» **Task instructions**:
Return the lines below that contain "degrees".

» **Dataset content**:
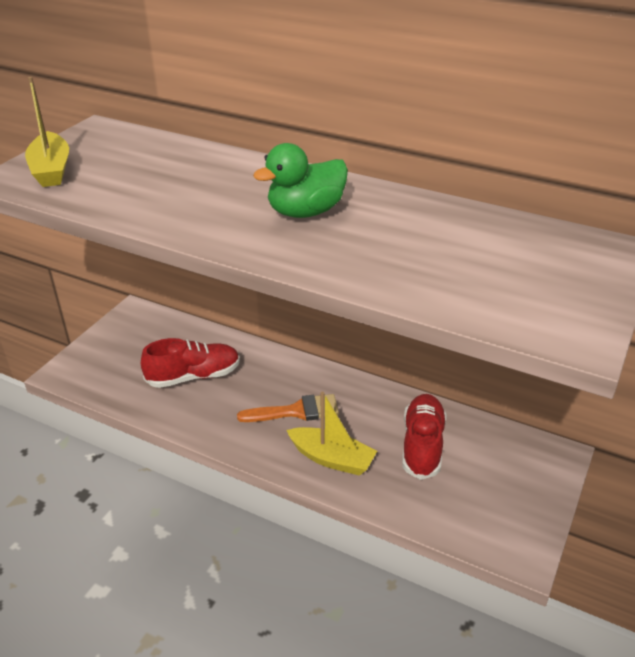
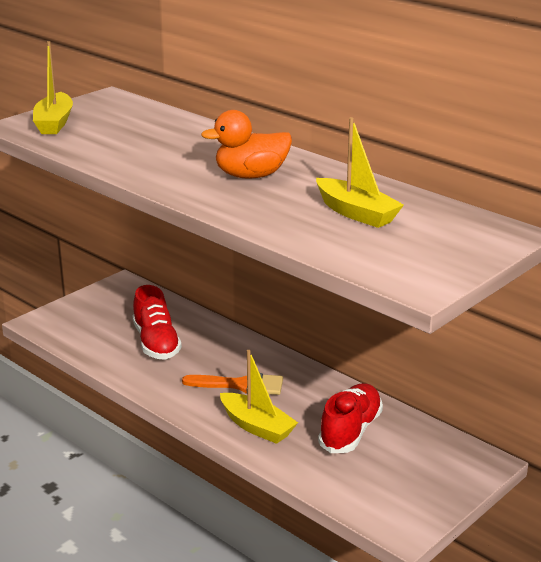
camera: 15 degrees right, 10 degrees down
(193, 376) = (156, 343): red shoe -> red shoe turned 75 degrees clockwise
(306, 212) = (251, 176): green duck -> orange duck
(446, 246) = (356, 213): none -> yellow boat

» **Task answer**:
camera: 15 degrees right, 10 degrees down
(193, 376) = (156, 343): red shoe -> red shoe turned 75 degrees clockwise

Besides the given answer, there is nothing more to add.